■ TASK
The expected output is the data below, character for character, without its pictures.

■ AVAILABLE DATA
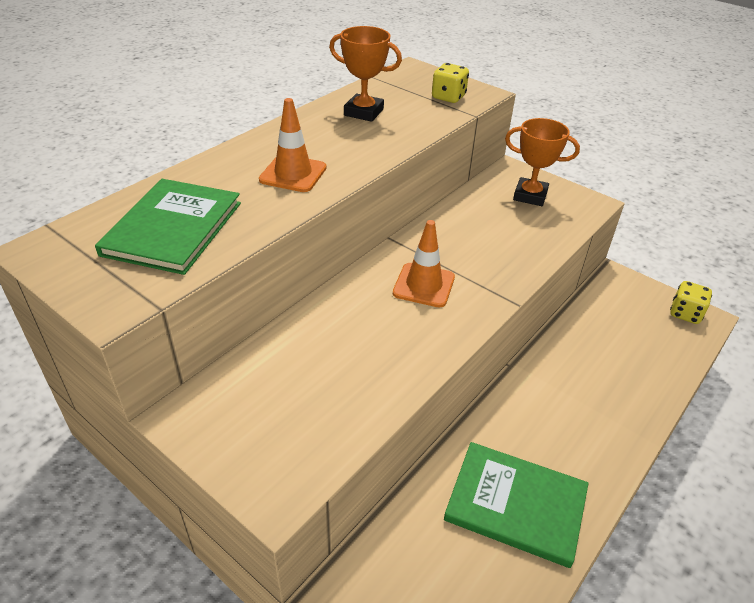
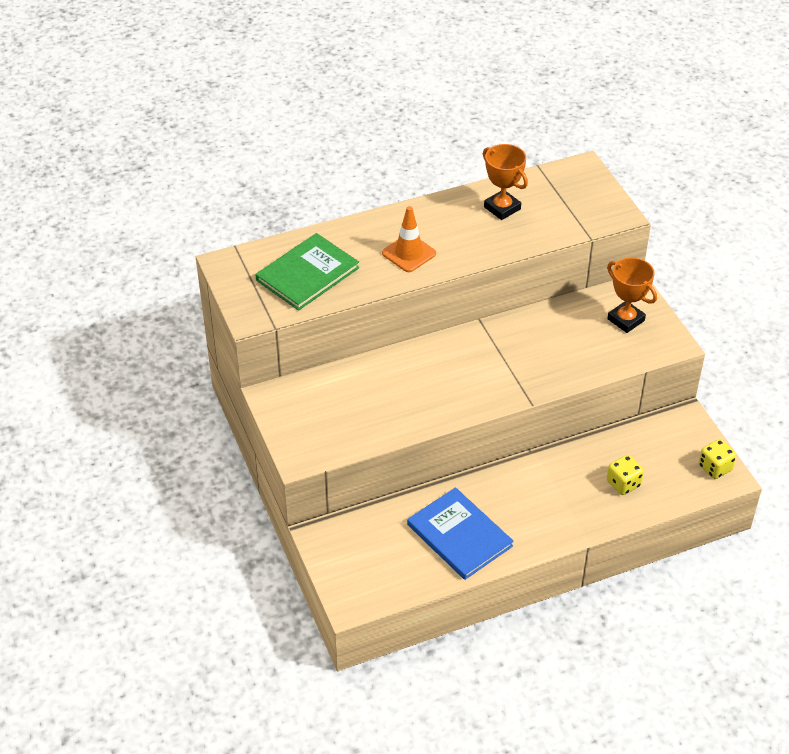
camera: 30 degrees right, 5 degrees up
orange traffic cone [393,220,455,307] -> none
yellow dice [432,63,469,103] -> yellow dice moved to [607,455,644,495]
green book [444,442,589,568] -> blue book [407,487,514,580]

■ RESPONSE TO THE TASK
camera: 30 degrees right, 5 degrees up
orange traffic cone [393,220,455,307] -> none
yellow dice [432,63,469,103] -> yellow dice moved to [607,455,644,495]
green book [444,442,589,568] -> blue book [407,487,514,580]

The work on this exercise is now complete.